Take from the material every line that contains the word "down".

--- STUDY MATERIAL ---

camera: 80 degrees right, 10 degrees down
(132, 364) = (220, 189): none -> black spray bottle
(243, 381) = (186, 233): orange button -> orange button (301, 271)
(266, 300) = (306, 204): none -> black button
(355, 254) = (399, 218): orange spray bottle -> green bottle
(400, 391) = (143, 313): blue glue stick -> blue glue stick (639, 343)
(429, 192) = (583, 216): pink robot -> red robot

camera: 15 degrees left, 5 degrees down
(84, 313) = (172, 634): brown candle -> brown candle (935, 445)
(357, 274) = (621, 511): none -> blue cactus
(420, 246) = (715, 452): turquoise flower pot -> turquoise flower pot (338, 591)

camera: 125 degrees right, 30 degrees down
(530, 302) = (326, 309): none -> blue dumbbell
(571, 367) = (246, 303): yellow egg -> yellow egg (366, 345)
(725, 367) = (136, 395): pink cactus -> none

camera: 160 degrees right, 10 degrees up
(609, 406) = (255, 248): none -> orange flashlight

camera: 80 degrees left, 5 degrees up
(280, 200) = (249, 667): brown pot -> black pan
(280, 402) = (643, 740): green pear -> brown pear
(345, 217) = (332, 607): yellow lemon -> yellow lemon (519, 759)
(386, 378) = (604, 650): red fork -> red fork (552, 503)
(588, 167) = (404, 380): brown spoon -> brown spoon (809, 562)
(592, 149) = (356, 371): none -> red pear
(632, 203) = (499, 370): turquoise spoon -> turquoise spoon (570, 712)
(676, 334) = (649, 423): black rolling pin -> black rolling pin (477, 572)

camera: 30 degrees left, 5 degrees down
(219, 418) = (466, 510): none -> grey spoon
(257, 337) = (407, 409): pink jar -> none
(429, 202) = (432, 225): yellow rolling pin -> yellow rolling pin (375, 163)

---

### ANSWER TO THIS PROBLEM
camera: 80 degrees right, 10 degrees down
camera: 15 degrees left, 5 degrees down
camera: 125 degrees right, 30 degrees down
camera: 30 degrees left, 5 degrees down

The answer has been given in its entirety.